Structured diff data
*****

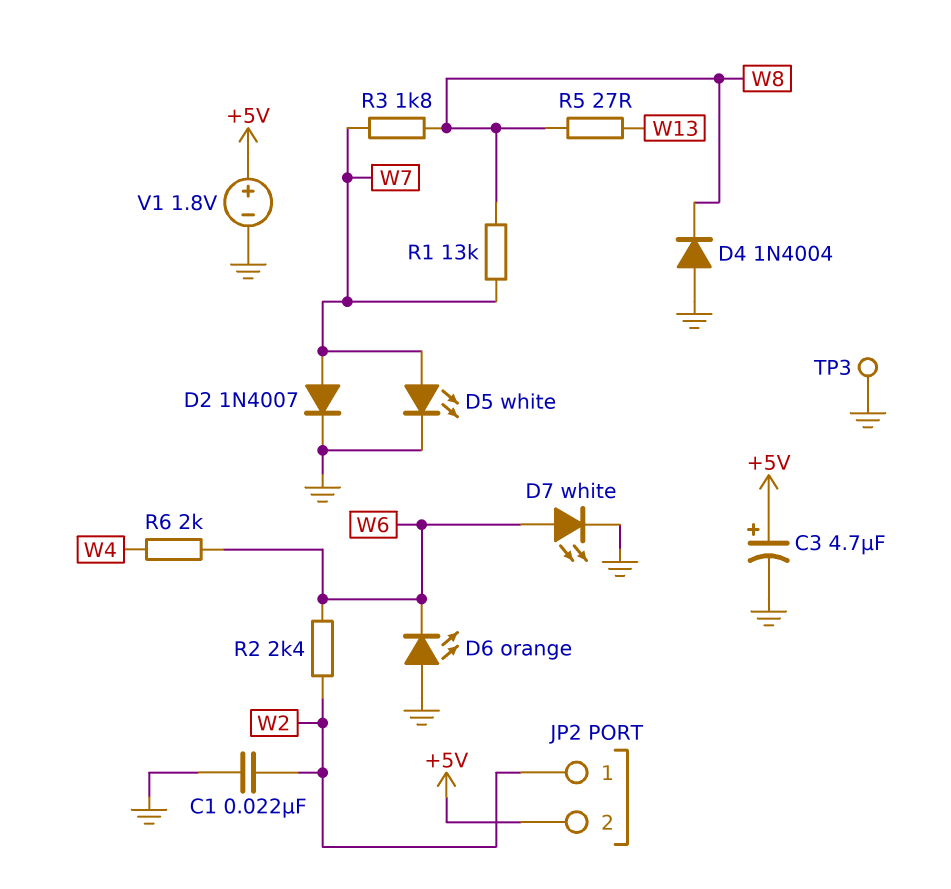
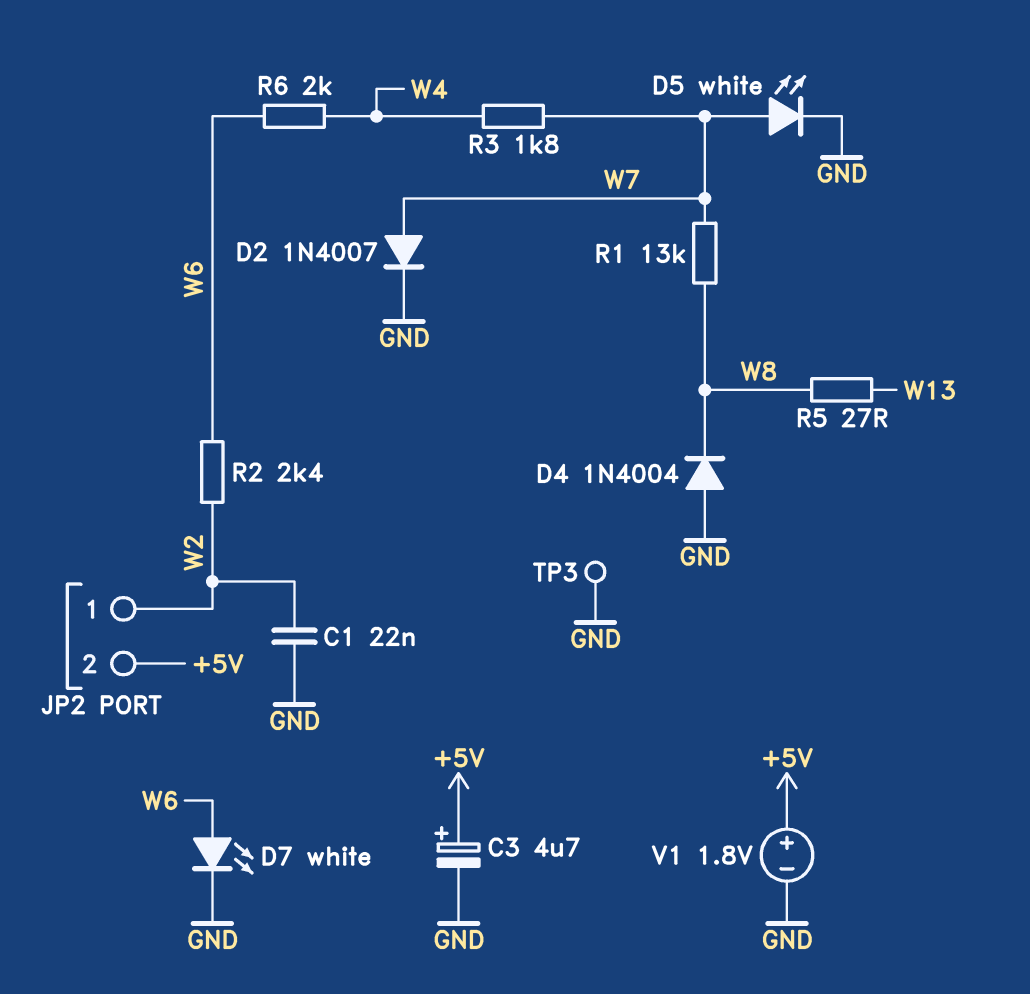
D6: LED orange (A GND, K W6) -> none
R3: 1.8k (W7, W8) -> 1.8k (W4, W7)

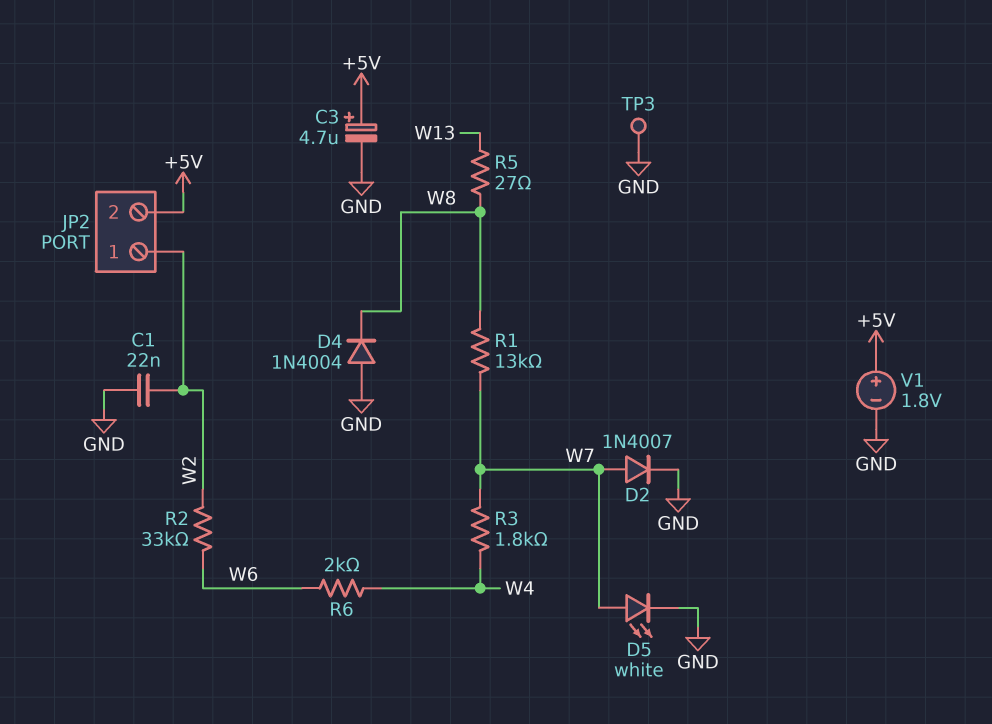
D7: LED white (A W6, K GND) -> none
R2: 2.4k (W2, W6) -> 33k (W2, W6)

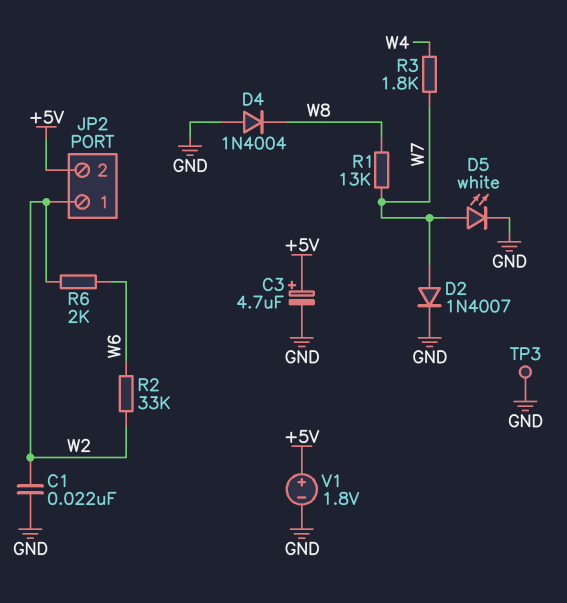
R5: 27 (W8, W13) -> none
R6: 2k (W4, W6) -> 2k (W2, W6)

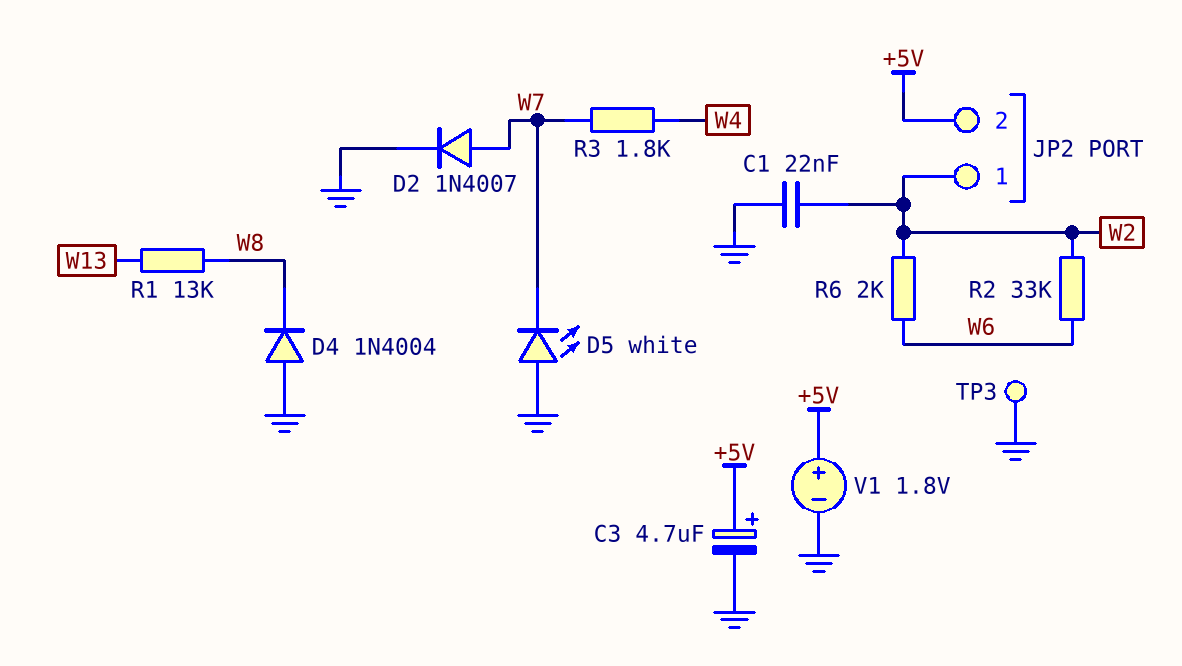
D5: LED white (A W7, K GND) -> LED white (A GND, K W7)
R1: 13k (W7, W8) -> 13k (W8, W13)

*****

▸ EXERCISE PROMPT: Copy, word for word, the entries above from the first line to the line that holds "D5: LED white". Drop the pictures.

▸ WRITTEN SOLUTION:
D6: LED orange (A GND, K W6) -> none
R3: 1.8k (W7, W8) -> 1.8k (W4, W7)

D7: LED white (A W6, K GND) -> none
R2: 2.4k (W2, W6) -> 33k (W2, W6)

R5: 27 (W8, W13) -> none
R6: 2k (W4, W6) -> 2k (W2, W6)

D5: LED white (A W7, K GND) -> LED white (A GND, K W7)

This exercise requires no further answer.